## [Task description]
Copy the items below word for word, from the first line through the line containing "purple line at", inclusive.

## [Listing]
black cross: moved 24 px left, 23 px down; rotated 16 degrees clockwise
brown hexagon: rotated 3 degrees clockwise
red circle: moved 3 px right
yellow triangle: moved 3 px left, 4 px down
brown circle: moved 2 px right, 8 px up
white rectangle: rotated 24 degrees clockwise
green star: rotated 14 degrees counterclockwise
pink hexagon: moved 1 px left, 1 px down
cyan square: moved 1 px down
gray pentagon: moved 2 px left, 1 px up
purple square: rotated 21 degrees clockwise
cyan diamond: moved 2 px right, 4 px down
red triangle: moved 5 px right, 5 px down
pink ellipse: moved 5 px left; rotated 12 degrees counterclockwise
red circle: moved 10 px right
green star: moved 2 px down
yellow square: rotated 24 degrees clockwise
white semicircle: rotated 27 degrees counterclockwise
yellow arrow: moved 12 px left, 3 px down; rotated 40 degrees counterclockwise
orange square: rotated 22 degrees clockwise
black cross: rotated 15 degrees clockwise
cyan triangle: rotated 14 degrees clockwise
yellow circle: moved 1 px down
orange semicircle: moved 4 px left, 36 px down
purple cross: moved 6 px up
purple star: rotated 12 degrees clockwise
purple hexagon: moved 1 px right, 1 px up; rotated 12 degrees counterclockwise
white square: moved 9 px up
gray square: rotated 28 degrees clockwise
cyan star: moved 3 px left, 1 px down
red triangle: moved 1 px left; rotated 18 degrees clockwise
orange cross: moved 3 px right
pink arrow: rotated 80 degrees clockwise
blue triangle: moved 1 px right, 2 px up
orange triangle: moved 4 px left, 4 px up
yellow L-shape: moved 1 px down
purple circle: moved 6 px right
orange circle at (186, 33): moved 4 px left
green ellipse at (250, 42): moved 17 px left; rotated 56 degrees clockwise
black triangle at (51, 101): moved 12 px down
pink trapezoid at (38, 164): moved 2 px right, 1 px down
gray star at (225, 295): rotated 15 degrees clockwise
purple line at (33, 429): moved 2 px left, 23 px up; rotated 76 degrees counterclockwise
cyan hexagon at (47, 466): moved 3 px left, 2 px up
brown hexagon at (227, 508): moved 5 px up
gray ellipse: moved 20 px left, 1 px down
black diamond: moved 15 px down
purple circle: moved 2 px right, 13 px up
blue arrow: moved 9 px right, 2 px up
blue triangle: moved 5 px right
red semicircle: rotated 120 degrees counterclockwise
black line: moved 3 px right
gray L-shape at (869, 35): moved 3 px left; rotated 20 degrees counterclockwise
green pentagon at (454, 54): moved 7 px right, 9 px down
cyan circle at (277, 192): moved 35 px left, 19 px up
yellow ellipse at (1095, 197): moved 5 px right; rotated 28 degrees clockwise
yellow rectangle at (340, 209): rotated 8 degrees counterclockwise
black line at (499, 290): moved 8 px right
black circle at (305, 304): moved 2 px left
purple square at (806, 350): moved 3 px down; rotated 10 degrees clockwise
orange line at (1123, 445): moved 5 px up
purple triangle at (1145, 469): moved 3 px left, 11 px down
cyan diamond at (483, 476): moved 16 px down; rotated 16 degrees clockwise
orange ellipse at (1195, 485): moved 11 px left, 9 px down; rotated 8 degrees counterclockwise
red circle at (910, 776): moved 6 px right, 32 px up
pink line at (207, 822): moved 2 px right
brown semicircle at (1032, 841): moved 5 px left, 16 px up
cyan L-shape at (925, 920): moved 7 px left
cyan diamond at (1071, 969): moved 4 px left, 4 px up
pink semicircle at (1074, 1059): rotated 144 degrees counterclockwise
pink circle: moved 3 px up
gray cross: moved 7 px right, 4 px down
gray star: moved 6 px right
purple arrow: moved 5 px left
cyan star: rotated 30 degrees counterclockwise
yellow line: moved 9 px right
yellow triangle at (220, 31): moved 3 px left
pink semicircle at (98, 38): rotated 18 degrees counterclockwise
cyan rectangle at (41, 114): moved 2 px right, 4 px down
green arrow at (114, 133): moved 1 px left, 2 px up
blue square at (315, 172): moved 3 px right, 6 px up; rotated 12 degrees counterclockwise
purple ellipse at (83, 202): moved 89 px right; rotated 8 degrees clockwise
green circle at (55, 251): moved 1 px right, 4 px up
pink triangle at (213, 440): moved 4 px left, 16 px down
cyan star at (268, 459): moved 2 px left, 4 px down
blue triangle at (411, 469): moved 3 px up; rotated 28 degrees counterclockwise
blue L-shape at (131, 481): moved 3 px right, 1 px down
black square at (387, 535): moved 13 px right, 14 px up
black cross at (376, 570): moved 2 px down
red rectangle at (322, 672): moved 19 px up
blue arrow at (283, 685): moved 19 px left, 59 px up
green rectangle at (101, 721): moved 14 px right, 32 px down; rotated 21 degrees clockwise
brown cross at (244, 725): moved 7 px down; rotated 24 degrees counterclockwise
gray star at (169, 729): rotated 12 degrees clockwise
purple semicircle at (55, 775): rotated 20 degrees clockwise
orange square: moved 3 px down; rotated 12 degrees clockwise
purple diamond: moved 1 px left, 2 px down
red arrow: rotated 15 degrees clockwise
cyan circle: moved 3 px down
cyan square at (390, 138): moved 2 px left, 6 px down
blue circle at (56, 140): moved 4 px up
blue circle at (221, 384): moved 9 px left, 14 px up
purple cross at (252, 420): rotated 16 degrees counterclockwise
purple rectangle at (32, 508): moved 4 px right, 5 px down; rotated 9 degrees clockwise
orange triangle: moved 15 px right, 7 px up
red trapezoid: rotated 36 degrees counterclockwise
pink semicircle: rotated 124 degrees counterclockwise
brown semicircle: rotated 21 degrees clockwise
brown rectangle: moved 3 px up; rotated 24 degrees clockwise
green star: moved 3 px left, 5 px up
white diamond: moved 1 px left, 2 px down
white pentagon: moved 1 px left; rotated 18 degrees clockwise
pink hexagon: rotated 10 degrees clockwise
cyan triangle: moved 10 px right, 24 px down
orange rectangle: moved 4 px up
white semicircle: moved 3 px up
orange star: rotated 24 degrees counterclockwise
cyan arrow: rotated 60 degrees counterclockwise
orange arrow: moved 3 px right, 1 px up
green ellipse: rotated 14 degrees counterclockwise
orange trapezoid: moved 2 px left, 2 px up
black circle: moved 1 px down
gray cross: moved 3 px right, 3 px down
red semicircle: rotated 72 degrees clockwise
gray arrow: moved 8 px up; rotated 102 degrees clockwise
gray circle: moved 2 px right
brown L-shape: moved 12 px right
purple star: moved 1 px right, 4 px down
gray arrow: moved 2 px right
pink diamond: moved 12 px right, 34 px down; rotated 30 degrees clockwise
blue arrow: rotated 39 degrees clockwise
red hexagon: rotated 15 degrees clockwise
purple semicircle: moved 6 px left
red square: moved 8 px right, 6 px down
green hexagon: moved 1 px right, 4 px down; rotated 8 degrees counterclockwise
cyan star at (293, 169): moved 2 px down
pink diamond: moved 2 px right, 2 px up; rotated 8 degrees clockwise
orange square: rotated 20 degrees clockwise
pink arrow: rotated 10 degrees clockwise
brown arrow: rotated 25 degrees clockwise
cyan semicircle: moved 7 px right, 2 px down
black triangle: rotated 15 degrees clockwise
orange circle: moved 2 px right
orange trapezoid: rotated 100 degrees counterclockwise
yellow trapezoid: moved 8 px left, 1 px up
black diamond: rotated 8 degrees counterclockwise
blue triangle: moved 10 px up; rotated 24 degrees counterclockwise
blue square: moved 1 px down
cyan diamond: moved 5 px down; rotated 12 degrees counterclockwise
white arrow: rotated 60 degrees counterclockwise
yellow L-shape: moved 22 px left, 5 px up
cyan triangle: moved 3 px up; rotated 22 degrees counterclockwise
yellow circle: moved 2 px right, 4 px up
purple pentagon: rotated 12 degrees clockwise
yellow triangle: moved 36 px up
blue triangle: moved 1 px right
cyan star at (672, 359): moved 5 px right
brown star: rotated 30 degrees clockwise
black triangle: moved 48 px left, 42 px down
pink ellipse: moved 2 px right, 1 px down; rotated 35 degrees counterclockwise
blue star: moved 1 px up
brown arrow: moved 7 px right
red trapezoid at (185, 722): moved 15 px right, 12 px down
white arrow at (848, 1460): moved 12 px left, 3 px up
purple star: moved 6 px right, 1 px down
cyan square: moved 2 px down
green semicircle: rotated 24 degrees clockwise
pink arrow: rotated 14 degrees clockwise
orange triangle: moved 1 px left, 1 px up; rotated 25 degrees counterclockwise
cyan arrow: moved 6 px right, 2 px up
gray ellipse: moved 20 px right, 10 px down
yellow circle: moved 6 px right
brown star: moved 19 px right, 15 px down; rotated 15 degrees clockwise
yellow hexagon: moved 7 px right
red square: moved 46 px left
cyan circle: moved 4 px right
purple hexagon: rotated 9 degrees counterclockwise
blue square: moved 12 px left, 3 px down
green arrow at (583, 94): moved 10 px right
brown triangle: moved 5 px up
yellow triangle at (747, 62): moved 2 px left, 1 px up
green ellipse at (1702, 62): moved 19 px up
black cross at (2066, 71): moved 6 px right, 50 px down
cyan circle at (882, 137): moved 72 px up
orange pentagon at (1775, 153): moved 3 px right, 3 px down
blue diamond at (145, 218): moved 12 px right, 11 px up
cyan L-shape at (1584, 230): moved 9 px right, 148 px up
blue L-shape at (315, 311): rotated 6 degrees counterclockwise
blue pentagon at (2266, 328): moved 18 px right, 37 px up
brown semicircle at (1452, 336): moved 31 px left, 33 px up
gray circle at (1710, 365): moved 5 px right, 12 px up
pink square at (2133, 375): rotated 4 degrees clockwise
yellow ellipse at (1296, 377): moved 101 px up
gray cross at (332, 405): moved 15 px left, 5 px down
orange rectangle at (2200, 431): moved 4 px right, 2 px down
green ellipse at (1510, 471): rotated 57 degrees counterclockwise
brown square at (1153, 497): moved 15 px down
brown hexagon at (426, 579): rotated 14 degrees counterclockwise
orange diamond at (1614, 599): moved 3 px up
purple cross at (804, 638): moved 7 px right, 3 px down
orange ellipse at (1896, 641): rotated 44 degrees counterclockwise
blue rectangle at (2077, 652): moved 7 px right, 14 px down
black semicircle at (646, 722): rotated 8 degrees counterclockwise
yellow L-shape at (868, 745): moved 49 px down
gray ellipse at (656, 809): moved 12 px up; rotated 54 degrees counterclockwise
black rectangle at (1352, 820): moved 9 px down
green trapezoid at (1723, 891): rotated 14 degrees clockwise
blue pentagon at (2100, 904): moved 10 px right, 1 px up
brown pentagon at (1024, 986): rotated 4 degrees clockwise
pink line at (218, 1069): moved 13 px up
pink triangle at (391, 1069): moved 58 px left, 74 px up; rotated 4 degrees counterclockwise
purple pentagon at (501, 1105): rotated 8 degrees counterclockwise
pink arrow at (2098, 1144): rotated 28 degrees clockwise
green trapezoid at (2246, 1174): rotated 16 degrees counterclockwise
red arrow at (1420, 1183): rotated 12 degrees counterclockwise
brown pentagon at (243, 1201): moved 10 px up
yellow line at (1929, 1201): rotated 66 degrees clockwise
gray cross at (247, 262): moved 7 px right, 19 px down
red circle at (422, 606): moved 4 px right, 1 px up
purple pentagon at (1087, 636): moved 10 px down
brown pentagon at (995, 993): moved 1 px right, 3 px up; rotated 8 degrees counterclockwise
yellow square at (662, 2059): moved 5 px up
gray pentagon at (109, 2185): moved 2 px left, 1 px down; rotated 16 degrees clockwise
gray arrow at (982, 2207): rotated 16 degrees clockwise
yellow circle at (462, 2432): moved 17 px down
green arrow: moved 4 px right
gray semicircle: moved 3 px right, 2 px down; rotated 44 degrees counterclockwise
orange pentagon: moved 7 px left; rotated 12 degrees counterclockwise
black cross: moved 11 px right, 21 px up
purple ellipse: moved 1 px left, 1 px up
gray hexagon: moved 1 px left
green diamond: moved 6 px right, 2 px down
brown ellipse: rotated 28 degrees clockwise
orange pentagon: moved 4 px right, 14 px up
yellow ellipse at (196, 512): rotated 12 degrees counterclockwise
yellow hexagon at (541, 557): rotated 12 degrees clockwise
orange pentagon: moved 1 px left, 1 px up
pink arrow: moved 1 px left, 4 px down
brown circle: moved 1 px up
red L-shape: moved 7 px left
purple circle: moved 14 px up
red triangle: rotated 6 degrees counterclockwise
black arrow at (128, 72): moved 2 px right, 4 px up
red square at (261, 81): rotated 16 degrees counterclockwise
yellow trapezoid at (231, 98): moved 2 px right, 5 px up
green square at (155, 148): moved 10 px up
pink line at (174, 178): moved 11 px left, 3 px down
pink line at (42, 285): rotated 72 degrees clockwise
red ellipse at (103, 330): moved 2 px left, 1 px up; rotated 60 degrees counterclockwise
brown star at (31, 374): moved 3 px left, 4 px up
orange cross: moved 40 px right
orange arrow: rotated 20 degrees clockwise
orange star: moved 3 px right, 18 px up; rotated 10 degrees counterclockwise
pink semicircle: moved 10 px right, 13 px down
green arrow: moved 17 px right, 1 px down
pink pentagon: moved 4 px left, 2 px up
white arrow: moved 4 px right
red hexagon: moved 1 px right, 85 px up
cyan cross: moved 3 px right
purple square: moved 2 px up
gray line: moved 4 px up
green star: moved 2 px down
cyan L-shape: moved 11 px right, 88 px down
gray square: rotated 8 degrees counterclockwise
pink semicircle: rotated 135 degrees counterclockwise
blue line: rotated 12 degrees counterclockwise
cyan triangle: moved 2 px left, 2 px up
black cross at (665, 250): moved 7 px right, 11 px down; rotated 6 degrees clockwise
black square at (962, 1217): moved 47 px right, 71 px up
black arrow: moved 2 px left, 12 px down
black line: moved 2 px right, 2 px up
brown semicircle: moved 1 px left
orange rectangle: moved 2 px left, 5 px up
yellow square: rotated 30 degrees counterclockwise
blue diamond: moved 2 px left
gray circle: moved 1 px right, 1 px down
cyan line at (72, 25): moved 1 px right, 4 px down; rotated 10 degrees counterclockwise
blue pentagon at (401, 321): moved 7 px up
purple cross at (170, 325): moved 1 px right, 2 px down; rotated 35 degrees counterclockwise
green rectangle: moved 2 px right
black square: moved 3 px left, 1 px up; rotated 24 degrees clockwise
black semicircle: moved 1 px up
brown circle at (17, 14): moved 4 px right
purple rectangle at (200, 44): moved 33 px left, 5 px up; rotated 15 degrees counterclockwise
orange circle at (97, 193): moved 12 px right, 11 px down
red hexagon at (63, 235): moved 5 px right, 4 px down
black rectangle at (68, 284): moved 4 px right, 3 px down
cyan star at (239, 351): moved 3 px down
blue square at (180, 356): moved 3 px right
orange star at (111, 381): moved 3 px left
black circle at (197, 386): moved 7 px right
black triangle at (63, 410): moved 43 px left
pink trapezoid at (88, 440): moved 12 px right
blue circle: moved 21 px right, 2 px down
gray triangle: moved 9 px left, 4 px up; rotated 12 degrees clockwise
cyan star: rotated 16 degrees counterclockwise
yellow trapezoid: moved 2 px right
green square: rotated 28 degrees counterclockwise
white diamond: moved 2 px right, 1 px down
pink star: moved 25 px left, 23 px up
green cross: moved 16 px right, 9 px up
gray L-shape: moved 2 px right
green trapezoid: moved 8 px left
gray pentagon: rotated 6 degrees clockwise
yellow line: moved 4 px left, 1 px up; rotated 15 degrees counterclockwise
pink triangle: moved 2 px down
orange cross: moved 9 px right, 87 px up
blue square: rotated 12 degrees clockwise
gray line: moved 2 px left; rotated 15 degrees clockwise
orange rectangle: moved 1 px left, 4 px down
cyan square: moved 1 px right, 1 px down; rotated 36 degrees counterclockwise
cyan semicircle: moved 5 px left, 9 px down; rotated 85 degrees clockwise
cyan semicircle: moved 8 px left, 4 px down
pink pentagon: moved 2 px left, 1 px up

## [The reply]
black cross: moved 24 px left, 23 px down; rotated 16 degrees clockwise
brown hexagon: rotated 3 degrees clockwise
red circle: moved 3 px right
yellow triangle: moved 3 px left, 4 px down
brown circle: moved 2 px right, 8 px up
white rectangle: rotated 24 degrees clockwise
green star: rotated 14 degrees counterclockwise
pink hexagon: moved 1 px left, 1 px down
cyan square: moved 1 px down
gray pentagon: moved 2 px left, 1 px up
purple square: rotated 21 degrees clockwise
cyan diamond: moved 2 px right, 4 px down
red triangle: moved 5 px right, 5 px down
pink ellipse: moved 5 px left; rotated 12 degrees counterclockwise
red circle: moved 10 px right
green star: moved 2 px down
yellow square: rotated 24 degrees clockwise
white semicircle: rotated 27 degrees counterclockwise
yellow arrow: moved 12 px left, 3 px down; rotated 40 degrees counterclockwise
orange square: rotated 22 degrees clockwise
black cross: rotated 15 degrees clockwise
cyan triangle: rotated 14 degrees clockwise
yellow circle: moved 1 px down
orange semicircle: moved 4 px left, 36 px down
purple cross: moved 6 px up
purple star: rotated 12 degrees clockwise
purple hexagon: moved 1 px right, 1 px up; rotated 12 degrees counterclockwise
white square: moved 9 px up
gray square: rotated 28 degrees clockwise
cyan star: moved 3 px left, 1 px down
red triangle: moved 1 px left; rotated 18 degrees clockwise
orange cross: moved 3 px right
pink arrow: rotated 80 degrees clockwise
blue triangle: moved 1 px right, 2 px up
orange triangle: moved 4 px left, 4 px up
yellow L-shape: moved 1 px down
purple circle: moved 6 px right
orange circle at (186, 33): moved 4 px left
green ellipse at (250, 42): moved 17 px left; rotated 56 degrees clockwise
black triangle at (51, 101): moved 12 px down
pink trapezoid at (38, 164): moved 2 px right, 1 px down
gray star at (225, 295): rotated 15 degrees clockwise
purple line at (33, 429): moved 2 px left, 23 px up; rotated 76 degrees counterclockwise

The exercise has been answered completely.